**Instructions to follow**
Please return the records below exactly as they stand.

**Record set**
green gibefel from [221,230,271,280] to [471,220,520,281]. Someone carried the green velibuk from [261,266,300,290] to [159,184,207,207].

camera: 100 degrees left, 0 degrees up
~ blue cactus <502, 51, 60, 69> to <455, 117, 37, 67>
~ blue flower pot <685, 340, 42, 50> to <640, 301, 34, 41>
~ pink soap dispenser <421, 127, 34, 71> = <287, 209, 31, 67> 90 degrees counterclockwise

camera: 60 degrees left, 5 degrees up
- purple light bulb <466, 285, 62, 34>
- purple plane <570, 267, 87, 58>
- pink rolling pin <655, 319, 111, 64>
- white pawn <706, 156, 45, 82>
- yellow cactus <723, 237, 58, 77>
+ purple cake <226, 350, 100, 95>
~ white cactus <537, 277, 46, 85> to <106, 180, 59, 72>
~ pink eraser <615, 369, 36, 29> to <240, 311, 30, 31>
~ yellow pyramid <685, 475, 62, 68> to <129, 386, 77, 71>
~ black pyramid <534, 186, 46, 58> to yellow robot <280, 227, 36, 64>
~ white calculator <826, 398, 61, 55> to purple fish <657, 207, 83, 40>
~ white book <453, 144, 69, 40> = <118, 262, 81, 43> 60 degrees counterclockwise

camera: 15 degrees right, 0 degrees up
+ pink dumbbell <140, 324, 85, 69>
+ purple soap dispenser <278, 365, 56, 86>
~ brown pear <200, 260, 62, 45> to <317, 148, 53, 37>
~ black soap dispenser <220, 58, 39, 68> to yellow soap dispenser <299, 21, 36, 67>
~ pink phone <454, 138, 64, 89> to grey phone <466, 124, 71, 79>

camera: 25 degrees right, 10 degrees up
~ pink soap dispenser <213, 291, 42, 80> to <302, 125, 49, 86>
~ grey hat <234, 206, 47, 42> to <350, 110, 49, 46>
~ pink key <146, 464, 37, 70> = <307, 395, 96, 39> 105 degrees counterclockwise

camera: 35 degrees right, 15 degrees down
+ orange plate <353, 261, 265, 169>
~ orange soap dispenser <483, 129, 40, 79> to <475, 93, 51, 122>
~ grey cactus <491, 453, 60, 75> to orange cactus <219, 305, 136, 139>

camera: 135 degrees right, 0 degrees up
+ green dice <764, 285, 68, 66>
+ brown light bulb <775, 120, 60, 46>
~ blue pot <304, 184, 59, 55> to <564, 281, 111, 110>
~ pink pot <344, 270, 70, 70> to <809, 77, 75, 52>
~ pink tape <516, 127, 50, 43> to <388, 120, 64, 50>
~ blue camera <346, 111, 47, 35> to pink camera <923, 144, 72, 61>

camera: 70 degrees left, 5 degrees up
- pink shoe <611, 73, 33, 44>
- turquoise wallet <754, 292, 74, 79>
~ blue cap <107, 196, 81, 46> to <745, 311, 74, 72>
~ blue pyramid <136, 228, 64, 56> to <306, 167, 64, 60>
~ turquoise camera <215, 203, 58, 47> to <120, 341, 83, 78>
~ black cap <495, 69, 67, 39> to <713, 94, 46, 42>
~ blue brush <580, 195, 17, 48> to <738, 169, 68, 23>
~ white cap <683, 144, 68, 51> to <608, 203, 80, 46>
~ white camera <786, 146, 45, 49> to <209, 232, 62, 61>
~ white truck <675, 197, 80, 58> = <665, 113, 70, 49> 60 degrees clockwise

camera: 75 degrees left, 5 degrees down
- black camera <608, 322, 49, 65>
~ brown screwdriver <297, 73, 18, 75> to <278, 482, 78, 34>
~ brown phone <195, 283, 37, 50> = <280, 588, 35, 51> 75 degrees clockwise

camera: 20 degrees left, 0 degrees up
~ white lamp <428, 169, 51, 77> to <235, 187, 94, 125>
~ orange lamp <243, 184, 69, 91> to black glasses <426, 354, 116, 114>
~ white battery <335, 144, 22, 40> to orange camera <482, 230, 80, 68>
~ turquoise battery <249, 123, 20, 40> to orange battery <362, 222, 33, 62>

**Result of this task**
green gibefel from [221,230,271,280] to [471,220,520,281]. Someone carried the green velibuk from [261,266,300,290] to [159,184,207,207].

camera: 100 degrees left, 0 degrees up
~ blue cactus <502, 51, 60, 69> to <455, 117, 37, 67>
~ blue flower pot <685, 340, 42, 50> to <640, 301, 34, 41>
~ pink soap dispenser <421, 127, 34, 71> = <287, 209, 31, 67> 90 degrees counterclockwise

camera: 60 degrees left, 5 degrees up
- purple light bulb <466, 285, 62, 34>
- purple plane <570, 267, 87, 58>
- pink rolling pin <655, 319, 111, 64>
- white pawn <706, 156, 45, 82>
- yellow cactus <723, 237, 58, 77>
+ purple cake <226, 350, 100, 95>
~ white cactus <537, 277, 46, 85> to <106, 180, 59, 72>
~ pink eraser <615, 369, 36, 29> to <240, 311, 30, 31>
~ yellow pyramid <685, 475, 62, 68> to <129, 386, 77, 71>
~ black pyramid <534, 186, 46, 58> to yellow robot <280, 227, 36, 64>
~ white calculator <826, 398, 61, 55> to purple fish <657, 207, 83, 40>
~ white book <453, 144, 69, 40> = <118, 262, 81, 43> 60 degrees counterclockwise

camera: 15 degrees right, 0 degrees up
+ pink dumbbell <140, 324, 85, 69>
+ purple soap dispenser <278, 365, 56, 86>
~ brown pear <200, 260, 62, 45> to <317, 148, 53, 37>
~ black soap dispenser <220, 58, 39, 68> to yellow soap dispenser <299, 21, 36, 67>
~ pink phone <454, 138, 64, 89> to grey phone <466, 124, 71, 79>

camera: 25 degrees right, 10 degrees up
~ pink soap dispenser <213, 291, 42, 80> to <302, 125, 49, 86>
~ grey hat <234, 206, 47, 42> to <350, 110, 49, 46>
~ pink key <146, 464, 37, 70> = <307, 395, 96, 39> 105 degrees counterclockwise

camera: 35 degrees right, 15 degrees down
+ orange plate <353, 261, 265, 169>
~ orange soap dispenser <483, 129, 40, 79> to <475, 93, 51, 122>
~ grey cactus <491, 453, 60, 75> to orange cactus <219, 305, 136, 139>

camera: 135 degrees right, 0 degrees up
+ green dice <764, 285, 68, 66>
+ brown light bulb <775, 120, 60, 46>
~ blue pot <304, 184, 59, 55> to <564, 281, 111, 110>
~ pink pot <344, 270, 70, 70> to <809, 77, 75, 52>
~ pink tape <516, 127, 50, 43> to <388, 120, 64, 50>
~ blue camera <346, 111, 47, 35> to pink camera <923, 144, 72, 61>

camera: 70 degrees left, 5 degrees up
- pink shoe <611, 73, 33, 44>
- turquoise wallet <754, 292, 74, 79>
~ blue cap <107, 196, 81, 46> to <745, 311, 74, 72>
~ blue pyramid <136, 228, 64, 56> to <306, 167, 64, 60>
~ turquoise camera <215, 203, 58, 47> to <120, 341, 83, 78>
~ black cap <495, 69, 67, 39> to <713, 94, 46, 42>
~ blue brush <580, 195, 17, 48> to <738, 169, 68, 23>
~ white cap <683, 144, 68, 51> to <608, 203, 80, 46>
~ white camera <786, 146, 45, 49> to <209, 232, 62, 61>
~ white truck <675, 197, 80, 58> = <665, 113, 70, 49> 60 degrees clockwise

camera: 75 degrees left, 5 degrees down
- black camera <608, 322, 49, 65>
~ brown screwdriver <297, 73, 18, 75> to <278, 482, 78, 34>
~ brown phone <195, 283, 37, 50> = <280, 588, 35, 51> 75 degrees clockwise

camera: 20 degrees left, 0 degrees up
~ white lamp <428, 169, 51, 77> to <235, 187, 94, 125>
~ orange lamp <243, 184, 69, 91> to black glasses <426, 354, 116, 114>
~ white battery <335, 144, 22, 40> to orange camera <482, 230, 80, 68>
~ turquoise battery <249, 123, 20, 40> to orange battery <362, 222, 33, 62>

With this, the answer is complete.